▶ **TASK ITEM**:
Transcribe exactly each line of the entries, from the opening line to the line with "Someone put down the candado (amarillo)", with both of those lines included.

▶ **Records from a data source**:
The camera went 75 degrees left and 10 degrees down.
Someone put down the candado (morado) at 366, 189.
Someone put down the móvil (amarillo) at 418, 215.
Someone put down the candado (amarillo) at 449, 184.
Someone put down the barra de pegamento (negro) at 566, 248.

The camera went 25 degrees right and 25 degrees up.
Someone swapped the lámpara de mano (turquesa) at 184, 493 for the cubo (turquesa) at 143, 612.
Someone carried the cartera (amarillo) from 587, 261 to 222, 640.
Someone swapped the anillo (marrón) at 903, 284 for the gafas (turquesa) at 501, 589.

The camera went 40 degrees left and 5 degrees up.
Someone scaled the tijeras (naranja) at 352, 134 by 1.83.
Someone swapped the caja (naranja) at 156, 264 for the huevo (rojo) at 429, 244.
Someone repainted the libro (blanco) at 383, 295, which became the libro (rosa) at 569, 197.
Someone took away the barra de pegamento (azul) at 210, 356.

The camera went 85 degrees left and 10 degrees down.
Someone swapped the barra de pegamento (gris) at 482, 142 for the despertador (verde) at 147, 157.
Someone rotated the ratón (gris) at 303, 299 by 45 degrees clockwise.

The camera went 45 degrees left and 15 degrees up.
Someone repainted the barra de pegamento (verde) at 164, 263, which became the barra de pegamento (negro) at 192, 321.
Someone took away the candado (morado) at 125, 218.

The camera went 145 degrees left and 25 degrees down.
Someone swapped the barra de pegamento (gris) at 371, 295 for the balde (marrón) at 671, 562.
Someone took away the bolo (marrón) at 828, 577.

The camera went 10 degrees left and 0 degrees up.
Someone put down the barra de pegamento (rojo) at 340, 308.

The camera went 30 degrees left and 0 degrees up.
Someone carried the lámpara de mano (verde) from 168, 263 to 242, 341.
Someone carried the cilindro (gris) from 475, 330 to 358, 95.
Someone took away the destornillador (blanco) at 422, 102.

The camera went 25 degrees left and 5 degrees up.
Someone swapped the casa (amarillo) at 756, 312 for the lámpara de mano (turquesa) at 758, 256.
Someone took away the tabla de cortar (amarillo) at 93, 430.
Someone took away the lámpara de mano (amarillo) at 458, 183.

▶ **RESPONSE**:
The camera went 75 degrees left and 10 degrees down.
Someone put down the candado (morado) at 366, 189.
Someone put down the móvil (amarillo) at 418, 215.
Someone put down the candado (amarillo) at 449, 184.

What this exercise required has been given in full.